_DATA SECTION:_
◇ ◇ ◇ ◇ ◇ ◇ ◇

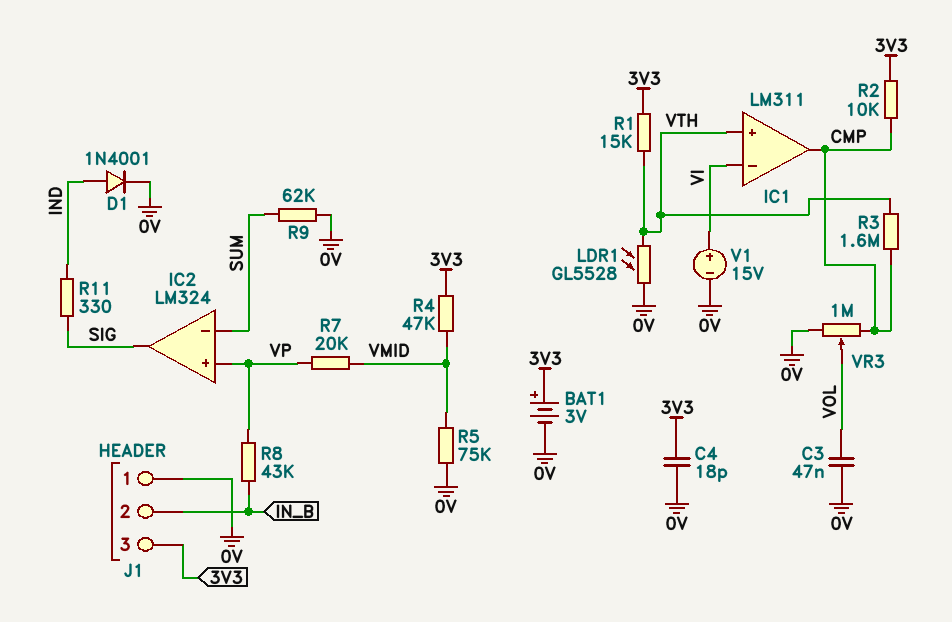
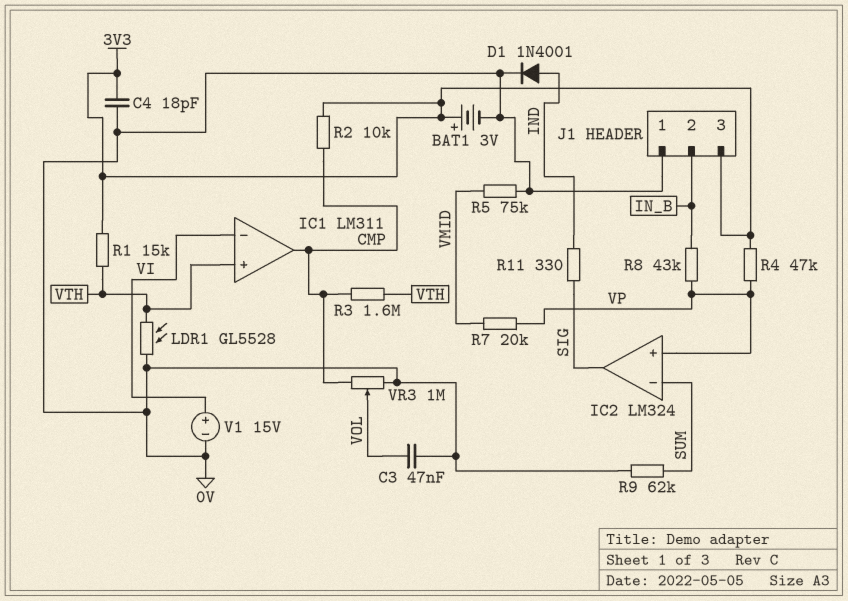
R4: 47k (3V3, VMID) -> 47k (3V3, VP)

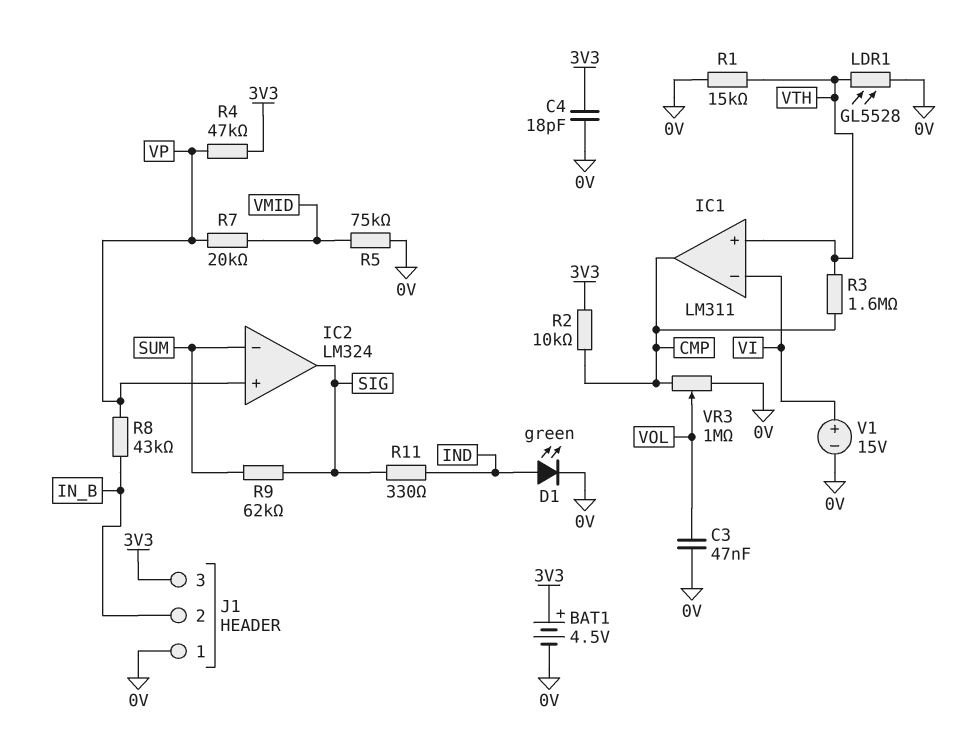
BAT1: 3V (plus 3V3, minus 0V) -> 4.5V (plus 3V3, minus 0V)
D1: diode 1N4001 (A IND, K 0V) -> LED green (A IND, K 0V)
R1: 15k (3V3, VTH) -> 15k (0V, VTH)
R9: 62k (0V, SUM) -> 62k (SIG, SUM)

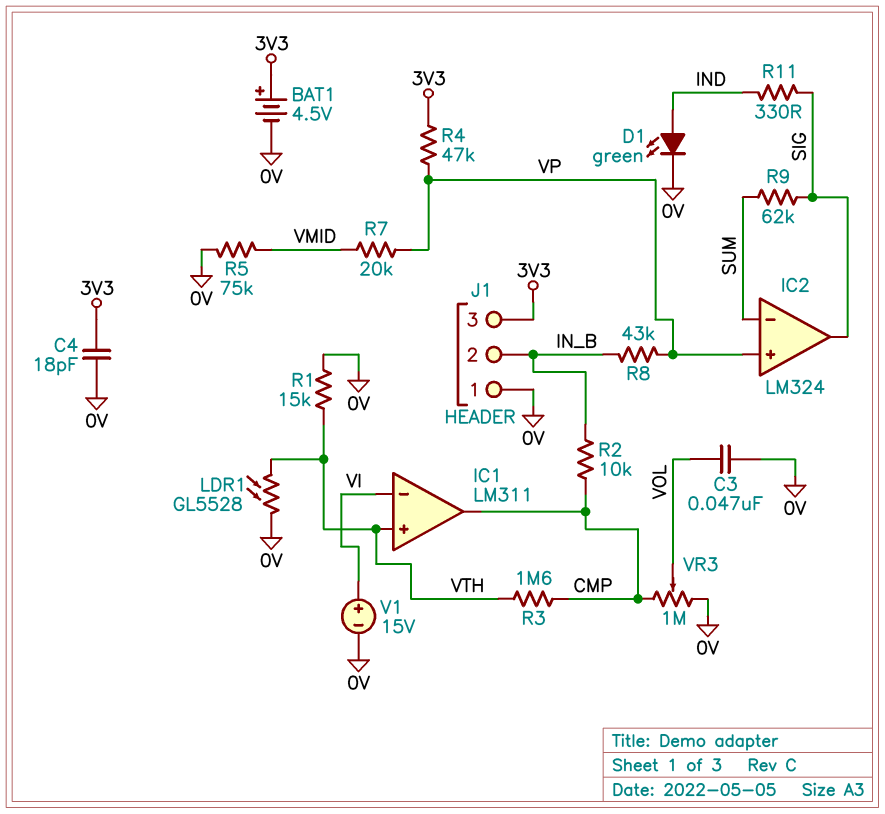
R2: 10k (3V3, CMP) -> 10k (CMP, IN_B)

◇ ◇ ◇ ◇ ◇ ◇ ◇

_WORK ORDER:_
Return every entry above word for word, and include no images.

_RESULT FOR THIS TASK:_
R4: 47k (3V3, VMID) -> 47k (3V3, VP)

BAT1: 3V (plus 3V3, minus 0V) -> 4.5V (plus 3V3, minus 0V)
D1: diode 1N4001 (A IND, K 0V) -> LED green (A IND, K 0V)
R1: 15k (3V3, VTH) -> 15k (0V, VTH)
R9: 62k (0V, SUM) -> 62k (SIG, SUM)

R2: 10k (3V3, CMP) -> 10k (CMP, IN_B)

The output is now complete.